_Esercizio_
Raccogli dai record ogni riga che contiene la stringa "kern" e ricopiala.

_Dati registrati_

■ ■ ■ ■

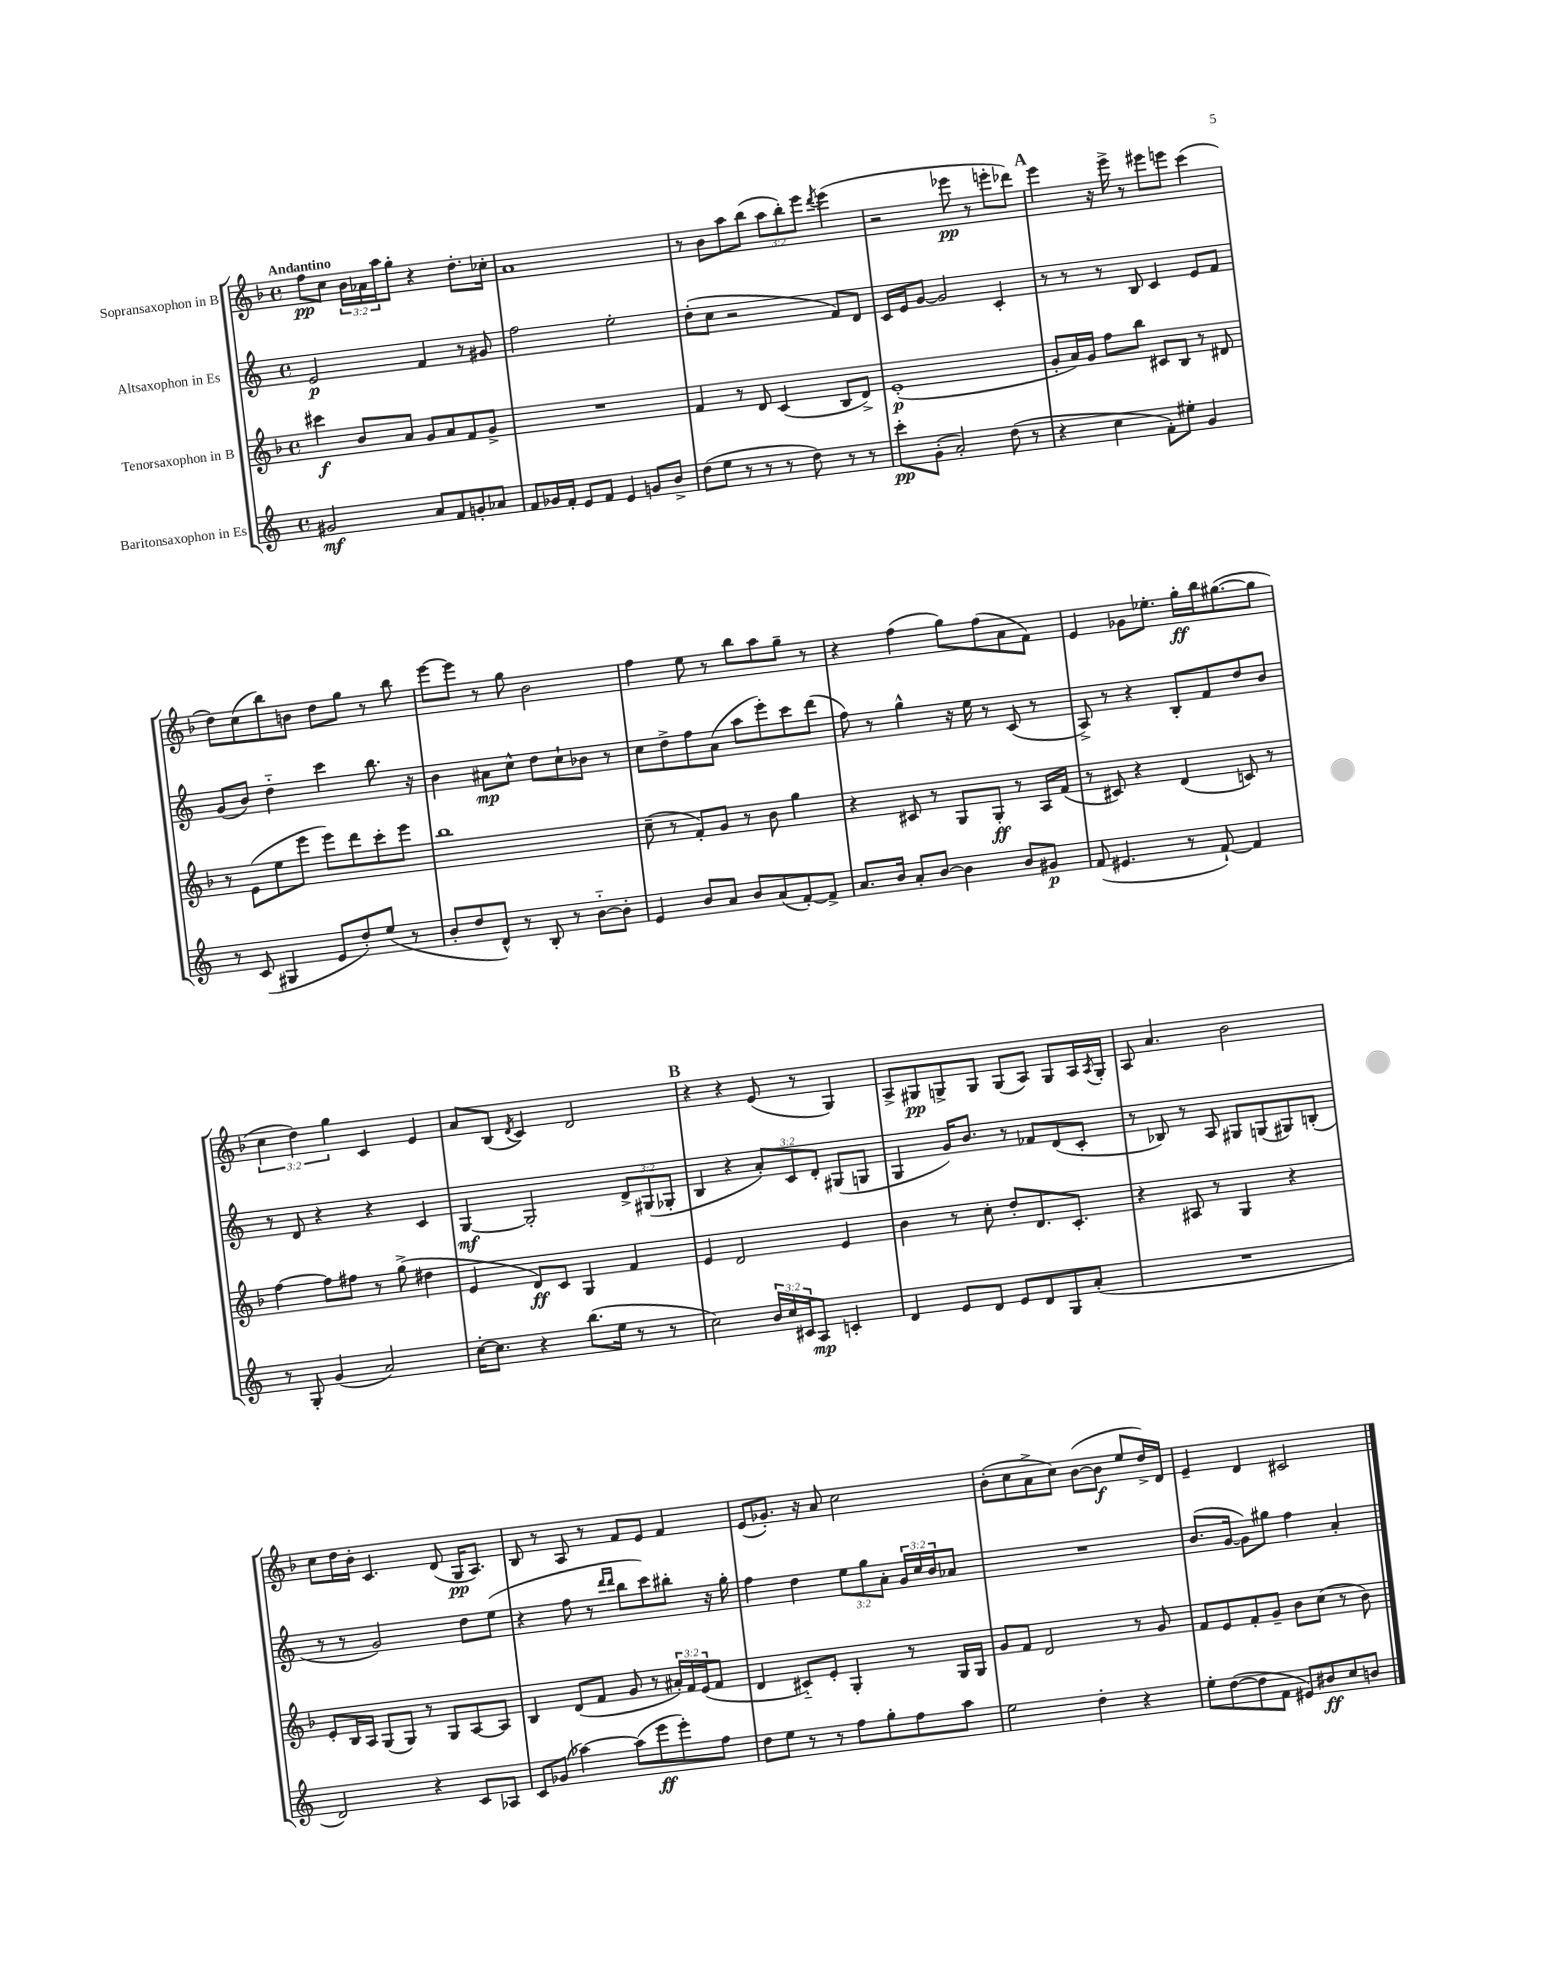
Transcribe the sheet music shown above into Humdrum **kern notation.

**kern	**kern	**kern	**kern
*staff4	*staff3	*staff2	*staff1
*clefG2	*clefG2	*clefG2	*clefG2
*k[]	*k[b-]	*k[]	*k[b-]
*M4/4	*M4/4	*M4/4	*M4/4
*met(c)	*met(c)	*met(c)	*met(c)
2g#/	4ccc#\	2e/	8ff\L
.	.	.	8cc\J
.	8b-/L	.	24b-\LL
.	.	.	24a-\
.	.	.	24aa\J
.	8a/J	.	8gg'\J
8a/L	8g/L	4f/	4r
8f/	8a/	.	.
8g'/	8f/	8r	8.dd'\L
8a-/J	8g^/J	8g#/	.
.	.	.	16cc-'\Jk
=	=	=	=
8f/L	1r	2ff\	1a
16g-/L	.	.	.
16f'/JJ	.	.	.
8e/L	.	.	.
8f/J	.	.	.
4e/	.	2ee'\	.
8g/L	.	.	.
8b^/J	.	.	.
=	=	=	=
(8dd\L	4f/	(8dd'\L	8r
8ee\J	.	8cc\J	8b-\L
8r	8r	2r	8aa\
8r	8d/	.	(8bb-\J
8r	(4c/	.	12aa\L
.	.	.	12bb-'\)
8dd\)	.	.	.
.	.	.	12eee\J
.	.	.	8qddd/
8r	8B-/L	8f/L)	(4eee\
8r	8d^/J)	8d/J	.
=	=	=	=
8ccc'\L	(1e'	16c/LL	2r
.	.	16e/J	.
(8g'\J	.	[8g/J	.
2a'/)	.	2g/]	.
.	.	.	8eee-\
.	.	.	8r
(8dd\	.	4c'/	8eee'\L
8r	.	.	8ddd-\J)
=	=	=	=
4r	8g'/L	8r	4eee\
.	16a/L)	8r	.
.	16g/JJ	.	.
4cc\	8ff\L	8r	16r
.	.	.	16eee^\
.	8bb-\J	8B/	8r
8f'\L)	8c#/L	4c/	8eee#\L
8ee#'\J	8B-/J	.	8eee\J
4g/	8r	8e/L	(4ccc\
.	8d#/	8f/J	.
=	=	=	=
8r	8r	(8g/L	8dd\L)
(8c/	(8e\L	8b/J)	(8cc\
4G#/	8ee\	4dd'~\	8bb-\)
.	8eee\J	.	8b\J
8e/L	8eee\L)	4ccc\	8dd\L
8dd'/)	8ddd\	.	8gg\J
(8ee/J	8ccc'\	8.bb\	8r
8r	8eee\J	.	8bb-\
.	.	16r	.
=	=	=	=
8b'/L	1bb-	4b\	[8eee\L
8dd/	.	.	8eee\]J
8d^^/J)	.	8a#\L	8r
8r	.	8cc^^\J	8gg\
8B'/	.	8dd\L	2b-\
8r	.	8cc`\	.
[8b'~\L	.	8b-\J	.
8b'\]J	.	8r	.
=	=	=	=
4e/	(8cc~\	8cc\L	4ff\
.	8r	8dd^\	.
8b/L	8f'/L)	8ff\	8ee\
8a/J	8g/J	(8a\J	8r
8b/L	8r	8aa\L	8bb-\L
(8a/	8b-\	8eee'\)	8aa\
[8f'/)	4gg\	8ccc\	8gg~\J
8f^/]J	.	(8ddd\J	8r
=	=	=	=
8.a/L	4r	8ff\)	4r
.	.	8r	.
16b/Jk	.	.	.
8a'/L	8c#/	4gg^^\	(4ff\
[8b/J	8r	.	.
4b\]	8G/L	16r	8gg\L)
.	.	16ee\	.
.	8G'/J	8r	(8ff\
8b/L	8r	(8c/	8a\
8g#/J	16A/LL	8r	8f\J)
.	(16f/JJ	.	.
=	=	=	=
(8f/	8r	8A^/)	4e/
4.e#/	8c#/)	8r	.
.	4r	4r	8g-\L
.	.	.	8.ee-'\J
8r	(4d/	8B'/L	.
.	.	.	16gg'\LL
[8f`/)	.	8f/	16bb-\J
.	.	.	([8.gg#\
4f/]	8c/)	8dd/	.
.	8r	8b/J	8gg#\]J
=	=	=	=
8r	[4ff\	8r	6cc\
8G'/	.	8d/	.
.	.	.	6dd\)
(4g/	8ff\]L	4r	.
.	.	.	6gg\
.	8ff#\J	.	.
2a/)	8r	4r	4c/
.	(8gg^\	.	.
.	4dd#\	4c/	4e/
=	=	=	=
[16cc'\LK	4e/	[4G/	8a/L
8.cc\]J	.	.	.
.	.	.	(8B-/J
.	.	.	8qd/
4r	8d/L)	2G'/]	4c/)
.	8c/J	.	.
(8.bb\L	4G/	.	2d/
16ee\Jk	.	.	.
8r	4f/	12d^/L	.
.	.	(12G#/	.
8r	.	.	.
.	.	12G-'/J	.
=	=	=	=
2cc\)	4e/	4B/	4r
.	2d/	4r	4r
24b/LL	.	12a'/L)	(8e/
24cc/	.	.	.
24c#/J	.	12c/	.
8A/J	.	.	8r
.	.	12d'/J	.
4c'/	4e/	(8G#/L	4G/)
.	.	8G/J	.
=	=	=	=
4d/	4b-\	4G/	8A^/L
.	.	.	8G#/
8e/L	8r	16g/LK)	8G^/
.	.	8.b/J	.
8d/J	8cc'\	.	8G/J
8e/L	8dd'/L	8r	(8G/L
8d/	8.d/	8f-/L	8A/J)
8G/	.	(8d/	8G/L
.	8.c'/J	.	.
(8a'/J	.	8c'/J	16A/L
.	.	.	8qA/
.	.	.	16G'/JJ
=	=	=	=
1r	4r	8r	8A/
.	.	8B-/)	4.a/
.	8A#/	8r	.
.	8r	8A/	.
.	4G/	8G#/L	2b-\
.	.	(8G/	.
.	4r	8G#/)	.
.	.	(8B'/J	.
=	=	=	=
2d/)	8e'/L	8r	8cc\L
.	16B-/L	8r	16dd\L
.	16A/JJ	.	16b-'\JJ
.	(8G/L	2g/)	4.c/
.	8G/J)	.	.
4r	8r	.	.
.	8G/L	.	(8d/
8c/L	[8A/	8dd\L	16G/LK
.	.	.	8.A/J)
8A-/J	8A/]J	(8ee\J	.
=	=	=	=
8c/L	4B-/	4r	8B-/
(8g-/J	.	.	8r
[4aa-\)	(8d/L	8ff\	8A/
.	8f/J	8r	8r
.	.	16qqddd/LL	.
.	.	16qqddd/JJ	.
(8aa-\]L	8g/	8bb\L	8f/L
8eee\	8r	8ccc\)	8e/J
8eee'\)	24a#'/LL)	8bb#'\J	4f/
.	24f/	.	.
.	(24e/J	.	.
8ff\J	8f/J	16r	.
.	.	16gg'\	.
=	=	=	=
8dd\L	4d/	4ff\	(8e/L
8ee\J	.	.	8.g-'/J)
8r	8c#'~/L)	4dd\	.
.	.	.	16r
8r	8e'/J	.	8a/
8ff\L	4G'/	12ee\L	2cc\
.	.	12gg\	.
8gg'\	.	.	.
.	.	12a'\J	.
8ff\	8r	24g/LL	.
.	.	24cc/	.
.	.	24b/J	.
8aa\J	16G/LL	8a-/J	.
.	16G/JJ	.	.
=	=	=	=
2ee\	8g/L	1r	(8b-'\L
.	8f/J	.	8cc\
.	2d/	.	8a^\
.	.	.	8cc\J)
4dd'\	.	.	([8b-\L
.	.	.	8b-\]J
4r	8r	.	8ee/L
.	8g/	.	16dd^/L)
.	.	.	16d/JJ
=	=	=	=
8ee'\L	8f/L	(8.b/L	4e~/
([8dd\	8e/	.	.
.	.	[16g/Jk	.
8dd\]	8f'/	8g\]L)	4d/
8f\J	8g~/J	8gg#\J	.
8e#/L)	8b-\L	4ff\	2c#/
8b#/	(8cc\J	.	.
8cc/	8r	4a'/	.
8b/J	8b-\)	.	.
==	==	==	==
*-	*-	*-	*-
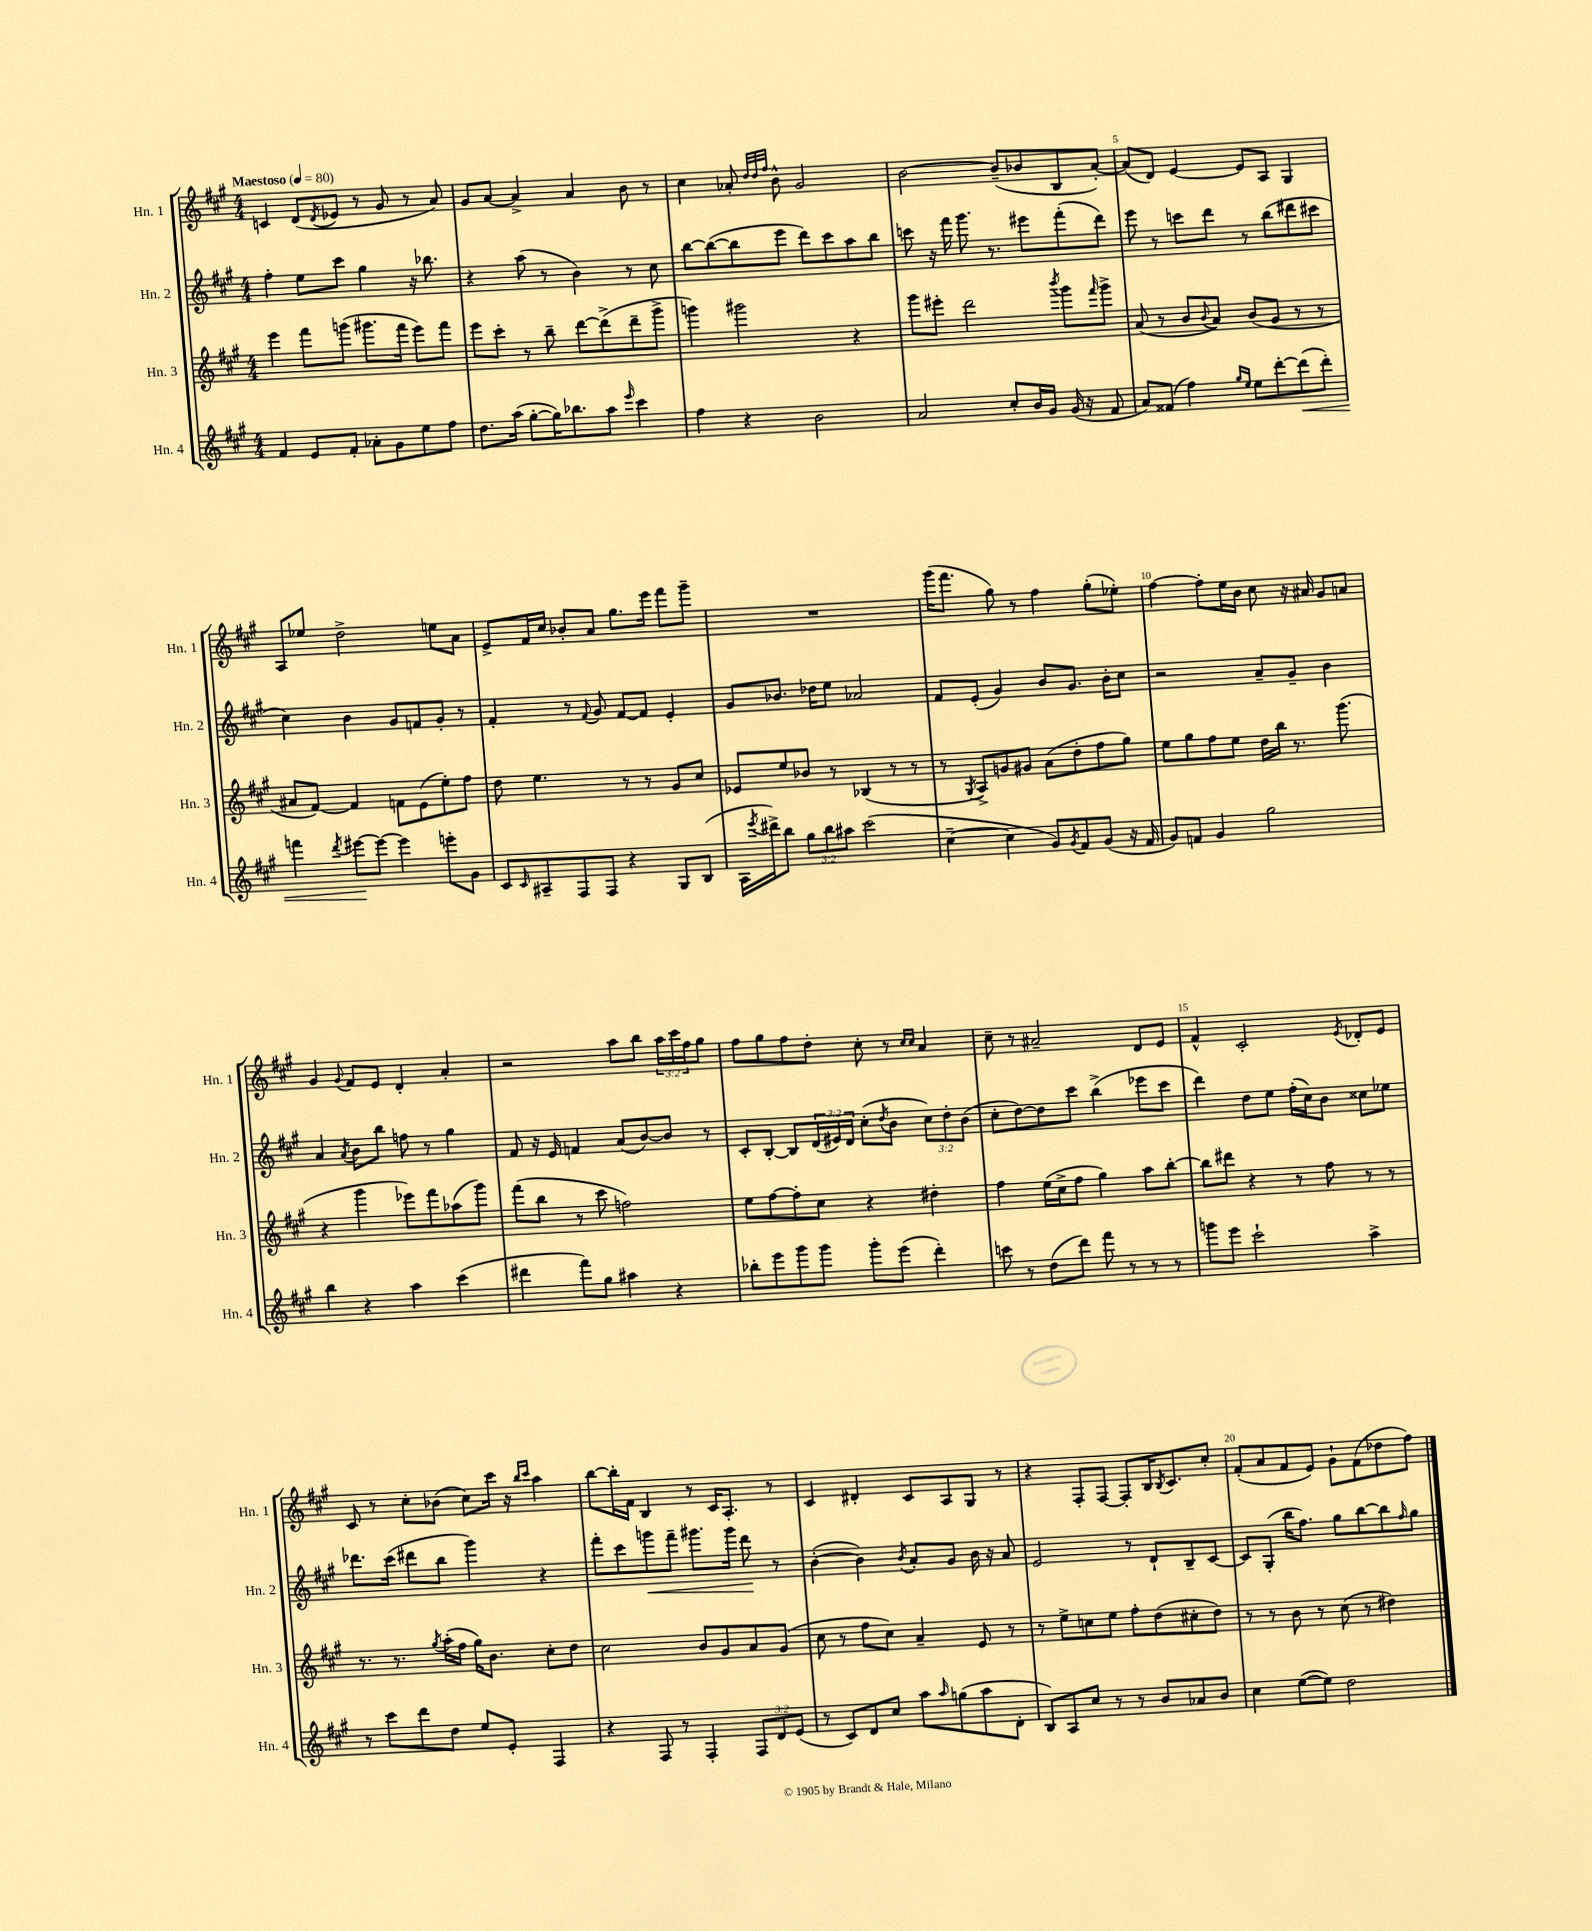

■ ■ ■ ■

_La soluzione_
Transcribe the sheet music shown above into Humdrum **kern notation.
**kern	**kern	**kern	**kern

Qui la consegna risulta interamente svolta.